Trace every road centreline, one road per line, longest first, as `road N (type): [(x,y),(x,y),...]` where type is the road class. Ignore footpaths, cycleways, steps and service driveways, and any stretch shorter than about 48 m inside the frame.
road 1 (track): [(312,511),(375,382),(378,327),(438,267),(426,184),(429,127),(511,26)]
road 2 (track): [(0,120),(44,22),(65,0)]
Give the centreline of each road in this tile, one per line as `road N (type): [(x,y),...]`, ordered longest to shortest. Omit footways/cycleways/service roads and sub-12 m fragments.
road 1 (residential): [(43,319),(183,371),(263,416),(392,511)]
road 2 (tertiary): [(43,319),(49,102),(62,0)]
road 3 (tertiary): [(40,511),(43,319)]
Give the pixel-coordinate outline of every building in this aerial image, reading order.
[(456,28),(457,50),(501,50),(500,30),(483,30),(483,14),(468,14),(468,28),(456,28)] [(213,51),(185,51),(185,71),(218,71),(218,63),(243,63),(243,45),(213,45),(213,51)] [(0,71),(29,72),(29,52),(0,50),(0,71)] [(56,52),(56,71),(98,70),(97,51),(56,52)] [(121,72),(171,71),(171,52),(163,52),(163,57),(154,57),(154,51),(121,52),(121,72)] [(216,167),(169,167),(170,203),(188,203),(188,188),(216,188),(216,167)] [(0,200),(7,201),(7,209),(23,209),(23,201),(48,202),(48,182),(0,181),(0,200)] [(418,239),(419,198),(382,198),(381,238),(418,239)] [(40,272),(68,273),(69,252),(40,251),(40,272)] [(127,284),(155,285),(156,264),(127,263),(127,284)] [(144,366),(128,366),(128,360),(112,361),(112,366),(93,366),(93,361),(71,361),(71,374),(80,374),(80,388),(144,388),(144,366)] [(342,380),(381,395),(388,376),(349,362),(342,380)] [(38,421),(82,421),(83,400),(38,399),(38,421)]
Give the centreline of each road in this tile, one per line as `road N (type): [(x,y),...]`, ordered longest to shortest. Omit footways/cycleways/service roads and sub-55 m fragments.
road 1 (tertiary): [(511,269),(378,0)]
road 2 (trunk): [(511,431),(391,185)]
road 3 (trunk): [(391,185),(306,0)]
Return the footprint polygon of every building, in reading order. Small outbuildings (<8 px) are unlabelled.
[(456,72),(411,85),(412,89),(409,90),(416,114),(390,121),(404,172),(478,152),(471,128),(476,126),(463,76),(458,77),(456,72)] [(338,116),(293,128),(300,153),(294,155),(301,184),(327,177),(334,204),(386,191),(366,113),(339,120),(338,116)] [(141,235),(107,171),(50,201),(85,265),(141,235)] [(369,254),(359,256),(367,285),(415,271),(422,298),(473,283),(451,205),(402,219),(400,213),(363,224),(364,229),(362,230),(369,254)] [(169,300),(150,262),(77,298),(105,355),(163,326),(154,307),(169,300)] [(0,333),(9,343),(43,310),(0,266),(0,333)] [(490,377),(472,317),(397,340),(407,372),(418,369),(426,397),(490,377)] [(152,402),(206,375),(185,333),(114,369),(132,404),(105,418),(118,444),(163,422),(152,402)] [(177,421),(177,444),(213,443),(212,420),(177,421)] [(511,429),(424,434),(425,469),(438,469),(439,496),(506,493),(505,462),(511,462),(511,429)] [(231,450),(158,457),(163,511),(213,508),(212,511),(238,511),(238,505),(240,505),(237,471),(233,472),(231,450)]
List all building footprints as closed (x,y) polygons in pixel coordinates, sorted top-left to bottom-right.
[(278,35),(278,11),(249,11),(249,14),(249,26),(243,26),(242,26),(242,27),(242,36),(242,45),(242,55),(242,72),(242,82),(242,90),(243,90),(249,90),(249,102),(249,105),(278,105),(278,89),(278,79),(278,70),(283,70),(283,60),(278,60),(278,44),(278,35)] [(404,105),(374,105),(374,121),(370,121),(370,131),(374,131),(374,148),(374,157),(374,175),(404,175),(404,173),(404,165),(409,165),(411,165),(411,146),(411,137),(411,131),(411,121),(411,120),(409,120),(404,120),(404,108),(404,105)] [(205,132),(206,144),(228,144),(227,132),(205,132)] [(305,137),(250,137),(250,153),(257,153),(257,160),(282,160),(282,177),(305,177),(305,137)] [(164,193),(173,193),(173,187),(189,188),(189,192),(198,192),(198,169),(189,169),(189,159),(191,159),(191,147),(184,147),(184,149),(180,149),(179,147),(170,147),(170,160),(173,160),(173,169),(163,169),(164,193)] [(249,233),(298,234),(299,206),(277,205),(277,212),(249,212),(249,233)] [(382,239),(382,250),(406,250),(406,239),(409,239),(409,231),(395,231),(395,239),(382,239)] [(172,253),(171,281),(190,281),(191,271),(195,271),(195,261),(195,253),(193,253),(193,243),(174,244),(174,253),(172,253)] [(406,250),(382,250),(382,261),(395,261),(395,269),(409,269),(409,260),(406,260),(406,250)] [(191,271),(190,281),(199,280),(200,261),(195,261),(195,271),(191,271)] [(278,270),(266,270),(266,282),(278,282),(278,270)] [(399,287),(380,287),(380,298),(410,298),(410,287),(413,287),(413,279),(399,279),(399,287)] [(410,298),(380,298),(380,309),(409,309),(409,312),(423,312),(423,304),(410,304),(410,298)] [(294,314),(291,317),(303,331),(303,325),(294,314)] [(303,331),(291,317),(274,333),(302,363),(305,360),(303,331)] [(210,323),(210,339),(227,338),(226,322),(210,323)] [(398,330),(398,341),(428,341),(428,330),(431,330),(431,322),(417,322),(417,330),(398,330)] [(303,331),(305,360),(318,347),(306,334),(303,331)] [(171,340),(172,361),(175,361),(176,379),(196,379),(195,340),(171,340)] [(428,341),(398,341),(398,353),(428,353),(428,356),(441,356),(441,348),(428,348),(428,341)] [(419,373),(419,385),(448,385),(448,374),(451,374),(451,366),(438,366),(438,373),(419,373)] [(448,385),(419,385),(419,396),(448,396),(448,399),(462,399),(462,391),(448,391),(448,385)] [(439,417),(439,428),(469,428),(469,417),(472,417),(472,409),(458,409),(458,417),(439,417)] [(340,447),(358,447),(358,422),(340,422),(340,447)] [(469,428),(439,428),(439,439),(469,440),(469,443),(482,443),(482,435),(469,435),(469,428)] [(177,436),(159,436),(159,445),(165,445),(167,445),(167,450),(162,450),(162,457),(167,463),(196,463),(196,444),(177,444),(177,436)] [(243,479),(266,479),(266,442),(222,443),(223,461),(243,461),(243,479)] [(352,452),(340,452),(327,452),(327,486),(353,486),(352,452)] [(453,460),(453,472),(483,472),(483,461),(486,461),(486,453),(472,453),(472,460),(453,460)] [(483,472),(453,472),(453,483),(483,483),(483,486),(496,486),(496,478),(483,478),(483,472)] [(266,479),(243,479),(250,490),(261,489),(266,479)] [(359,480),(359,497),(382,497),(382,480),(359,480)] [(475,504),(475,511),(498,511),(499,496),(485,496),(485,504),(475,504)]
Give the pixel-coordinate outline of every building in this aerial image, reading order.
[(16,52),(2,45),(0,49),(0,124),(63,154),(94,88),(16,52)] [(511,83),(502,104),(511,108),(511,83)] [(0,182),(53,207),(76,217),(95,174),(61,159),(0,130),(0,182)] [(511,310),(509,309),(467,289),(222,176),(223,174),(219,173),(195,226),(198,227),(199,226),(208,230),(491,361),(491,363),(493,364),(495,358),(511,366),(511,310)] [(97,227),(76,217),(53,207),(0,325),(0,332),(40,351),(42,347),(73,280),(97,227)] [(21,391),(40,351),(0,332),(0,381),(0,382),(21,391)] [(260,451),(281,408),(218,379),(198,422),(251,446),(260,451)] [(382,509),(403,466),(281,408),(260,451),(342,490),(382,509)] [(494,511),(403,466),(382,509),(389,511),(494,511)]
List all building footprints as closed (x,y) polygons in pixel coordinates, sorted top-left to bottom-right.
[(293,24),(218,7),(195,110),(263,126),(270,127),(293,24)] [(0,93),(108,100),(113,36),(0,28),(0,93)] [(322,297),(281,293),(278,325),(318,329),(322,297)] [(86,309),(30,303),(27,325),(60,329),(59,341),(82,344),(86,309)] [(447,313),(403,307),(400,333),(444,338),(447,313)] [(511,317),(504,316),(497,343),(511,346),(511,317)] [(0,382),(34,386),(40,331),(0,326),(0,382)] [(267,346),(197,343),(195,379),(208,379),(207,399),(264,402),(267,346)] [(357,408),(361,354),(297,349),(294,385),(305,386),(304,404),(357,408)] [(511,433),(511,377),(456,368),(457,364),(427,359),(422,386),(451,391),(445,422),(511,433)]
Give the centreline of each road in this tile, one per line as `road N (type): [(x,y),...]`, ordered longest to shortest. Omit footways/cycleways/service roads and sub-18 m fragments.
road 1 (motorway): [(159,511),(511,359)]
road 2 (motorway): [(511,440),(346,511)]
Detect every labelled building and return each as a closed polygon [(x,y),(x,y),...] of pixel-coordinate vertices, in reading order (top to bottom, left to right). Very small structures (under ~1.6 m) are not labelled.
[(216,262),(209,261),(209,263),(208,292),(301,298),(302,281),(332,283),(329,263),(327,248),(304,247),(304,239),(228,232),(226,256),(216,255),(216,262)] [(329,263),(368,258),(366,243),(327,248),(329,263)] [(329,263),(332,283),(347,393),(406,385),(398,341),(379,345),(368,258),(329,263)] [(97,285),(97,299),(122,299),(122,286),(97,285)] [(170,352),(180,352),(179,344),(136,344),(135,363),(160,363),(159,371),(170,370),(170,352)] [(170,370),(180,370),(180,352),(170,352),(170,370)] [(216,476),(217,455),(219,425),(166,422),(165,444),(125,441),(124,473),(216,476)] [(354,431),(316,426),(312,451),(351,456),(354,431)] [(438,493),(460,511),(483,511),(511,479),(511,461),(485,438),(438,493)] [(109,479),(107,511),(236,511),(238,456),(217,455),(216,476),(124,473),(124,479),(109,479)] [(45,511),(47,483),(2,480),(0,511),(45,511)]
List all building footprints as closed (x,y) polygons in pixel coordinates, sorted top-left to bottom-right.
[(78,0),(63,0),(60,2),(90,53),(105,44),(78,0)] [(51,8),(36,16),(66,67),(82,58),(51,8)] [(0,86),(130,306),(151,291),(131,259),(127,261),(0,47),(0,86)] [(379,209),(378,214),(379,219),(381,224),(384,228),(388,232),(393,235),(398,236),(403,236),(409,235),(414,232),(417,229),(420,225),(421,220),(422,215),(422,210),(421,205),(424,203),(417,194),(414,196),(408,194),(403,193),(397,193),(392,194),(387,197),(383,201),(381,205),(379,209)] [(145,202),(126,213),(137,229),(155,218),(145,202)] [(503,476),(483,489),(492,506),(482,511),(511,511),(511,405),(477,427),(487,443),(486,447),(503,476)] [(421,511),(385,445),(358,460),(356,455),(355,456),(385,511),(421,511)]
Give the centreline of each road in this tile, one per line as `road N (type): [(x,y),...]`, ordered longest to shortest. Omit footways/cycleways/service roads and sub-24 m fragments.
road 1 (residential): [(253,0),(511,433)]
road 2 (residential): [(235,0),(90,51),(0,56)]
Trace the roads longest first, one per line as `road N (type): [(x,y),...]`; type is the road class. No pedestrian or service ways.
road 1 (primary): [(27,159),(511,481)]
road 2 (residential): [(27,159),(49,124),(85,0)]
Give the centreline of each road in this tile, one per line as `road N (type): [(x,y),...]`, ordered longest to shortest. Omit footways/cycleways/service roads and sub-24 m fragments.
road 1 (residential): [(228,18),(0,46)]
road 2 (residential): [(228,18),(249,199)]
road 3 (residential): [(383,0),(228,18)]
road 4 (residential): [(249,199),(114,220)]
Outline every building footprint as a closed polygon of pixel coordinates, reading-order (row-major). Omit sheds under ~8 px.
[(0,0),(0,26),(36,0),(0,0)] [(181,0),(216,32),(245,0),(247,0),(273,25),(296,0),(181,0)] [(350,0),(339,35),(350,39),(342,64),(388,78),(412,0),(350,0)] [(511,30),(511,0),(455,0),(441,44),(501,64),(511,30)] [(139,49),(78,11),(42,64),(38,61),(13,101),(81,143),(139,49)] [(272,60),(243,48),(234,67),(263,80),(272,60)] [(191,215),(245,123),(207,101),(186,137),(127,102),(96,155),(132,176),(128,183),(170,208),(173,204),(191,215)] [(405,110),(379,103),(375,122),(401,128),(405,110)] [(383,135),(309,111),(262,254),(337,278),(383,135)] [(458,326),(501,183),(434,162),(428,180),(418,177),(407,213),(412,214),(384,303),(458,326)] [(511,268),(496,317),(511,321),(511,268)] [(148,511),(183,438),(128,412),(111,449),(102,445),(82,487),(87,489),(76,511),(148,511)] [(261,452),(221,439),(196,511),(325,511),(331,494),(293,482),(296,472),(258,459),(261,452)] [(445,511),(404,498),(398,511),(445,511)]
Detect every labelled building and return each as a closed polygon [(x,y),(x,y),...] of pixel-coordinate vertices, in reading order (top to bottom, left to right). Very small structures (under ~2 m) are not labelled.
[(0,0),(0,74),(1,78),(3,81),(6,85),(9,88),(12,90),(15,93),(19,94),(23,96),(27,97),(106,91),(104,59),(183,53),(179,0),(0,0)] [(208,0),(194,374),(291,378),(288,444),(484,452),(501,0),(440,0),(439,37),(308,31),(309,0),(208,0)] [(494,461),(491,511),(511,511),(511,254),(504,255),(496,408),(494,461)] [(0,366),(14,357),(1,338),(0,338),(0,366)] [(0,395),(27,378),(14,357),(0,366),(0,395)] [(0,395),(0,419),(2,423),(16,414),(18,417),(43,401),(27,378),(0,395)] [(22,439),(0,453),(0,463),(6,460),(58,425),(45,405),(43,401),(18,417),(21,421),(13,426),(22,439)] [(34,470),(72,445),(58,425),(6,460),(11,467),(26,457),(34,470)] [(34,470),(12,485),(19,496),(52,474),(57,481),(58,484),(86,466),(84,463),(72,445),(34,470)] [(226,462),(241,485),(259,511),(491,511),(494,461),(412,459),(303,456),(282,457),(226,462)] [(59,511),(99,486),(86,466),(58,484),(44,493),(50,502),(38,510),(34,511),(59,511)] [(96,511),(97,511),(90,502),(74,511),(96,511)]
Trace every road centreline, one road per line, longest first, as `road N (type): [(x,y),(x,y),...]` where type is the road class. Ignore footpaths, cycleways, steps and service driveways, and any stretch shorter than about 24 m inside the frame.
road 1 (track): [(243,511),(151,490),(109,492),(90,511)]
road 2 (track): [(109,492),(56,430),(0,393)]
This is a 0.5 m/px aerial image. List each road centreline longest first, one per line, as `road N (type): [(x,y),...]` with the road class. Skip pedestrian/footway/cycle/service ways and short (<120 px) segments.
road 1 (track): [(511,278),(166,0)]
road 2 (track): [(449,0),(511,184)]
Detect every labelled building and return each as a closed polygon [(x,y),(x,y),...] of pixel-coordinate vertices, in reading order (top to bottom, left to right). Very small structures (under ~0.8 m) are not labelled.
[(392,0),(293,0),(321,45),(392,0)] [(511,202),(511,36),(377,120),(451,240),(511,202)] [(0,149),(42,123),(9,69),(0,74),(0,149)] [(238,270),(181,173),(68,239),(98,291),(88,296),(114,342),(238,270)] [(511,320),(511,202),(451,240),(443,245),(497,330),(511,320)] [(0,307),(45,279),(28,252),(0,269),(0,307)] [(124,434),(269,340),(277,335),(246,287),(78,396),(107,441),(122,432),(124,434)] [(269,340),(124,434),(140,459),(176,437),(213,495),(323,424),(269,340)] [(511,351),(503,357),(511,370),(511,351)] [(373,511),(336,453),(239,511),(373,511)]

○ ○ ○ ○ ○ ○ ○

■ Aim of the task ■
Recast the stretch of the data above, from the line containing "sub-12 m fragments." through the line containing "road 1 (residential): [(43,319),(183,371),(263,416),(392,511)]", as a numbered list with blank lines omitted.

■ Response to this exercise ■
1. Give the centreline of each road in this tile, one per line as `road N (type): [(x,y),...]`, ordered longest to shortest. Omit footways/cycleways/service roads and sub-12 m fragments.
2. road 1 (residential): [(43,319),(183,371),(263,416),(392,511)]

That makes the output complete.